Keep the images out and set the listing below down word for word.

DATA BLOCK:

════════════════

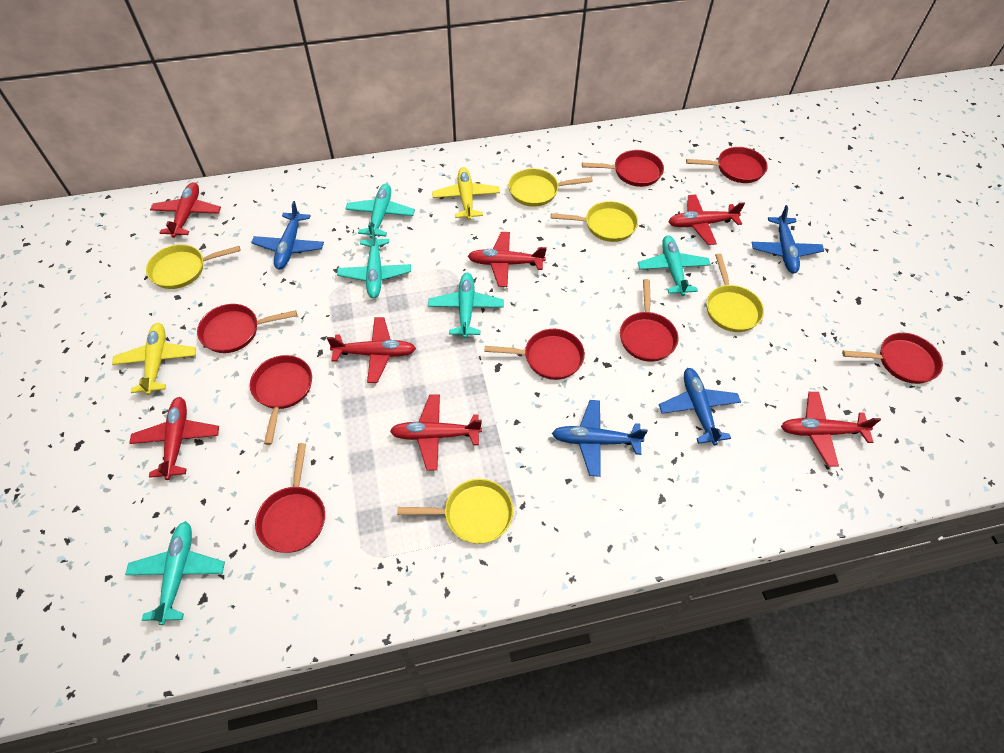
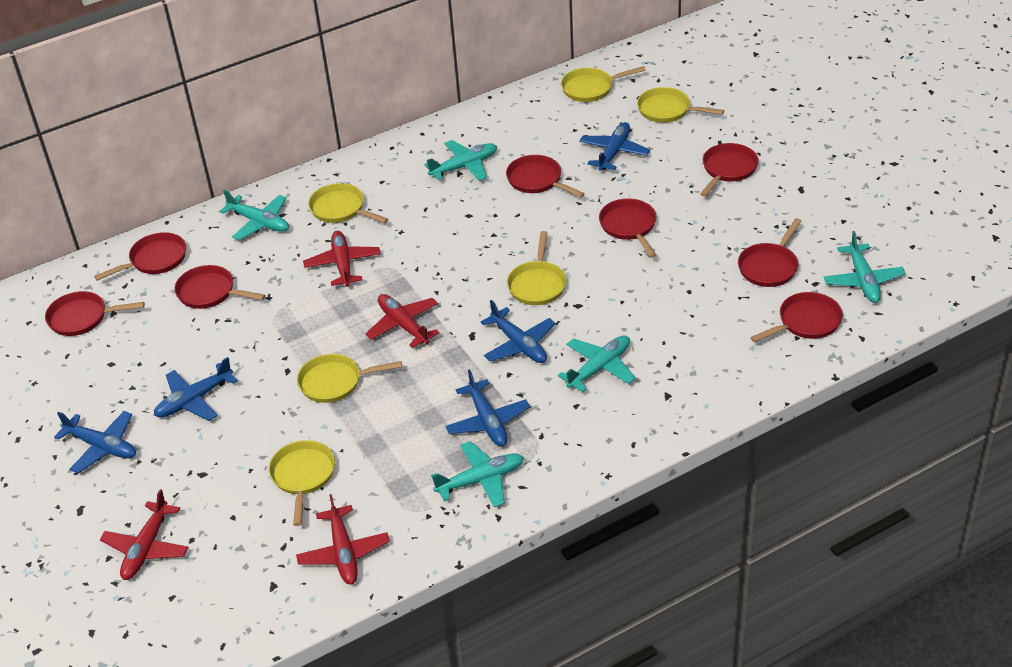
blue plane: 4 -> 5
red plane: 7 -> 4
yellow pan: 5 -> 6
yellow plane: 2 -> 0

════════════════

ANSWER SECTION:
blue plane: 4 -> 5
red plane: 7 -> 4
yellow pan: 5 -> 6
yellow plane: 2 -> 0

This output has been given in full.